■ EXERCISE PROMPT
Would you return the records below character for character, without any images?

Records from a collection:
= = = =

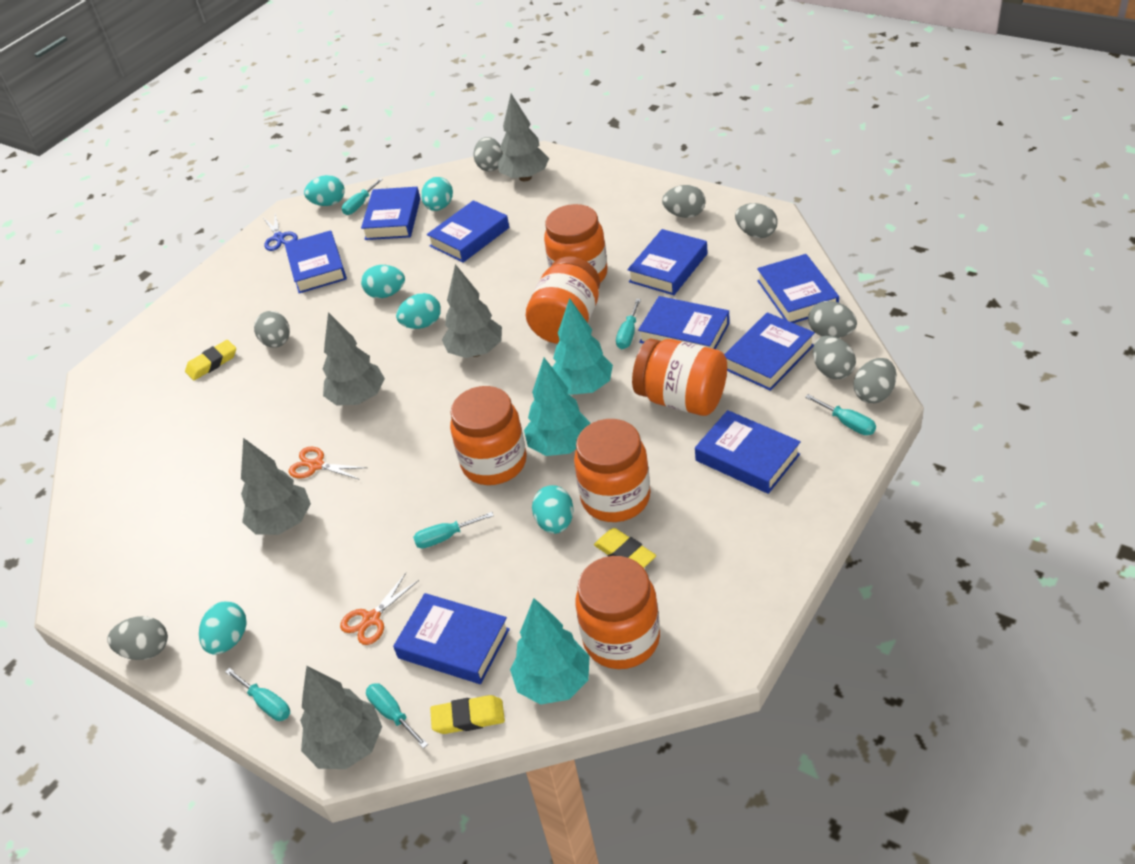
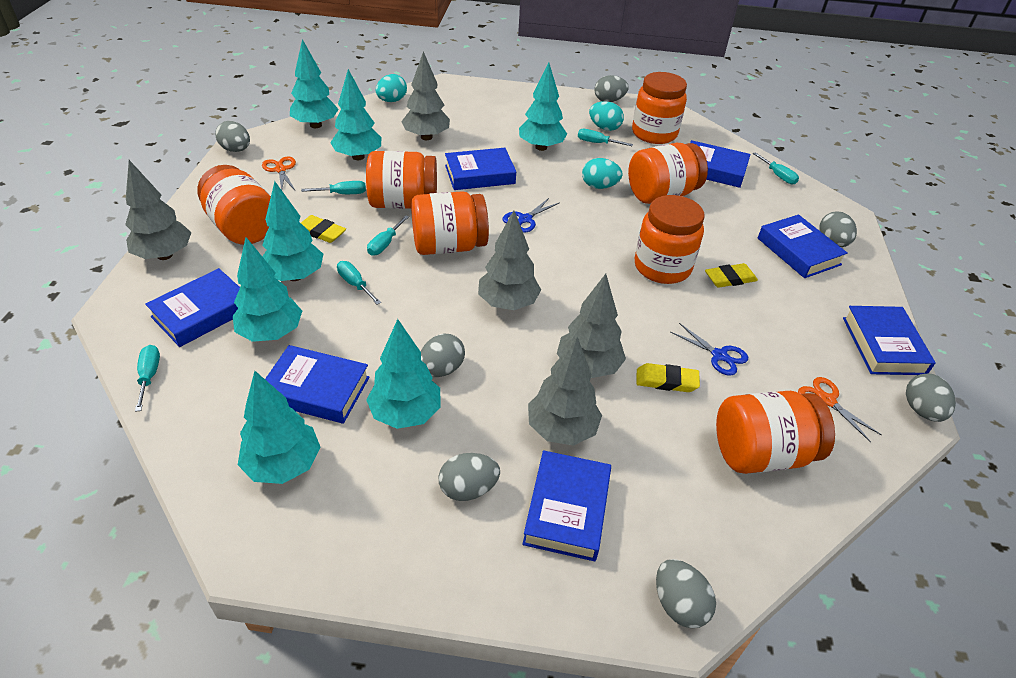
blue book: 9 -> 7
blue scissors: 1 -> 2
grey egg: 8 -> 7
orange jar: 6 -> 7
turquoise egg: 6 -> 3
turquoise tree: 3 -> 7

= = = =

■ TASK ANSWER
blue book: 9 -> 7
blue scissors: 1 -> 2
grey egg: 8 -> 7
orange jar: 6 -> 7
turquoise egg: 6 -> 3
turquoise tree: 3 -> 7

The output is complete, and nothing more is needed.